- AIM: Please return every line below that contains the string "kern", copied in full. Case counts, so only lines with that exact capitalization match.

- PROVIDED MATERIAL:
-------
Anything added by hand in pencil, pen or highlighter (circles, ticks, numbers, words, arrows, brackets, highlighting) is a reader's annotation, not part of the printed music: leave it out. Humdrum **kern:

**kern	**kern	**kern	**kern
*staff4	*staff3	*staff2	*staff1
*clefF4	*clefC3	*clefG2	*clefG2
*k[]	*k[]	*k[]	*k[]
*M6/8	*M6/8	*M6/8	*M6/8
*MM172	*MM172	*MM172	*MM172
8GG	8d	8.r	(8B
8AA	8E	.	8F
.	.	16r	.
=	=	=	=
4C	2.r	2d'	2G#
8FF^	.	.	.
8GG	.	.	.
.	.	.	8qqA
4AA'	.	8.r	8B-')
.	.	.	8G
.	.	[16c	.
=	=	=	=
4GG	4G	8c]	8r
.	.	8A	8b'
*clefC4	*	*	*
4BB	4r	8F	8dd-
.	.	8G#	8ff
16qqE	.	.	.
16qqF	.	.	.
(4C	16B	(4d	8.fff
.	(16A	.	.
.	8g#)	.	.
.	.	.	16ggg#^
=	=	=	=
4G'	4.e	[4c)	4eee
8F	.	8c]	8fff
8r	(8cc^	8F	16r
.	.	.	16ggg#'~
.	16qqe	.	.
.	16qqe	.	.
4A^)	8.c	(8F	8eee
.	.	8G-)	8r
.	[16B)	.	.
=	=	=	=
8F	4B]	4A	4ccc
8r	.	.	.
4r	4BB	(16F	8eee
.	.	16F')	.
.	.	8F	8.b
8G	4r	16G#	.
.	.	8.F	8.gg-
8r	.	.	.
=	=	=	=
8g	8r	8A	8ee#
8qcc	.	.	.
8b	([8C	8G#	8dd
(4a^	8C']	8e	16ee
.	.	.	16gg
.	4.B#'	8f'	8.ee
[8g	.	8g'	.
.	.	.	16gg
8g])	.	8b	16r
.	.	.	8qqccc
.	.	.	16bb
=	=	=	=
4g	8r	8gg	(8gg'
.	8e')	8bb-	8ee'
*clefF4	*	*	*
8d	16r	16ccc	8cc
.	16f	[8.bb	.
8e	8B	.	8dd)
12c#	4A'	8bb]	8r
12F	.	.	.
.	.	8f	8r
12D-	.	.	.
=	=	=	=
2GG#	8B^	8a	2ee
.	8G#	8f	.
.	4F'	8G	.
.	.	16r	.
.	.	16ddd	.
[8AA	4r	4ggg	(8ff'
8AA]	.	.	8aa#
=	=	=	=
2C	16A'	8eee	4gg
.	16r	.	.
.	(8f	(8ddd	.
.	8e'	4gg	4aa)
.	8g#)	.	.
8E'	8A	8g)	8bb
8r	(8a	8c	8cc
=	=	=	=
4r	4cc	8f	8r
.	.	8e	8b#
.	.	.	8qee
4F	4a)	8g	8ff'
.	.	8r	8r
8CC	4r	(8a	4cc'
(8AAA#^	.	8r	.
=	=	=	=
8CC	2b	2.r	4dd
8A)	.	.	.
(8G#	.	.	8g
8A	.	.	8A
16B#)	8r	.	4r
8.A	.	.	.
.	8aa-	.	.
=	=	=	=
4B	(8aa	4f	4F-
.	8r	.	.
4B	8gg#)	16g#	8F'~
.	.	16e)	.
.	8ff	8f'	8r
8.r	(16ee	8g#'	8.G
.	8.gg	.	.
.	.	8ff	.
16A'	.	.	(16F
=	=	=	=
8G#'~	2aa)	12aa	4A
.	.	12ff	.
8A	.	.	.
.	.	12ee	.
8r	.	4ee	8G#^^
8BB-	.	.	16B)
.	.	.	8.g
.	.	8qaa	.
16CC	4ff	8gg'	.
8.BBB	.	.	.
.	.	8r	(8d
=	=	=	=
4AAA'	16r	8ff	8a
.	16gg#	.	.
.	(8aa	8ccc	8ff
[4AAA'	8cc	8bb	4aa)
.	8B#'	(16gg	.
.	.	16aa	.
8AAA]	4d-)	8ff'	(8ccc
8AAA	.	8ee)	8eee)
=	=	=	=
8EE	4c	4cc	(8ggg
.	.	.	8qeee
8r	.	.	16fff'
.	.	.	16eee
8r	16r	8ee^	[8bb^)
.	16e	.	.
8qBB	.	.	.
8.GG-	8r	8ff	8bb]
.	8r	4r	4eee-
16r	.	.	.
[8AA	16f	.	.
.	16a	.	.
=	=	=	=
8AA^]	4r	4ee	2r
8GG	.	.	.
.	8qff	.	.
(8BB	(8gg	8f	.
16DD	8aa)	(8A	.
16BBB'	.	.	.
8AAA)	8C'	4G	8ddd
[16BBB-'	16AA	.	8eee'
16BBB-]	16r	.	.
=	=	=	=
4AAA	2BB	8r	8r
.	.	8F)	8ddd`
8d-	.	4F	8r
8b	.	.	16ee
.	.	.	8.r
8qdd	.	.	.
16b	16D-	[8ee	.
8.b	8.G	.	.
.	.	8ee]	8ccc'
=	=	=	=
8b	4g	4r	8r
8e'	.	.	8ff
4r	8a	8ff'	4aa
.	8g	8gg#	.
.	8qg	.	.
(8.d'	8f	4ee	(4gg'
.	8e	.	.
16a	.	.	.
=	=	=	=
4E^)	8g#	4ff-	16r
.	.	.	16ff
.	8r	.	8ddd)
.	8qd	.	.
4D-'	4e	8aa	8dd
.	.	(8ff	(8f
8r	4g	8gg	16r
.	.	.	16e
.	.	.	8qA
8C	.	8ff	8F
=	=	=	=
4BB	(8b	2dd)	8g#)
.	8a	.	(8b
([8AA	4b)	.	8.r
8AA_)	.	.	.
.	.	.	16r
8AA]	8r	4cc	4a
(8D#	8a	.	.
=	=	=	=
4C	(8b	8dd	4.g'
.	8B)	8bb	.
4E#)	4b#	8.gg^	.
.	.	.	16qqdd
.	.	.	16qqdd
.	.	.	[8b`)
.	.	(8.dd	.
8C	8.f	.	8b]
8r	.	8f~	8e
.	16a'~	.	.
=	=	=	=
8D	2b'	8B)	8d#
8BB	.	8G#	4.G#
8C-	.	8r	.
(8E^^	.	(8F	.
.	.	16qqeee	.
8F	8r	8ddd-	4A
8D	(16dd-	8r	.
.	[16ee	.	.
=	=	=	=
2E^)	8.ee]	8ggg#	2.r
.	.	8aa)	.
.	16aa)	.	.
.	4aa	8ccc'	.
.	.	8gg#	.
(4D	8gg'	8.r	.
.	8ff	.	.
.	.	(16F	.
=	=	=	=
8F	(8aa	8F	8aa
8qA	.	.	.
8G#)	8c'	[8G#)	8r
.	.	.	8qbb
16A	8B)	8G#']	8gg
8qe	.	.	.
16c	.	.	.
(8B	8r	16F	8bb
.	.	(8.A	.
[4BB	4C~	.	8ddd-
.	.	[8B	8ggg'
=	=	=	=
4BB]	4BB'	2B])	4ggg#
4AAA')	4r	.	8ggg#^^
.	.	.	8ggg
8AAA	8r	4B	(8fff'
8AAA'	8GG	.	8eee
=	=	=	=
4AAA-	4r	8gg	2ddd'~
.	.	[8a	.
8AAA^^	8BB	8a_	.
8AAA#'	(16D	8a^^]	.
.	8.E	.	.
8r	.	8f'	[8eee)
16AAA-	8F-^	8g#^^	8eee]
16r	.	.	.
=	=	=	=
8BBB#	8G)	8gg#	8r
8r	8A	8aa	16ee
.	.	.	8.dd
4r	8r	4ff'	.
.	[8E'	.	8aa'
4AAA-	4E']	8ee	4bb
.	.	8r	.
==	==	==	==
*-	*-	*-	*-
-------
- WRITTEN RESPONSE:
Anything added by hand in pencil, pen or highlighter (circles, ticks, numbers, words, arrows, brackets, highlighting) is a reader's annotation, not part of the printed music: leave it out. Humdrum **kern:
**kern	**kern	**kern	**kern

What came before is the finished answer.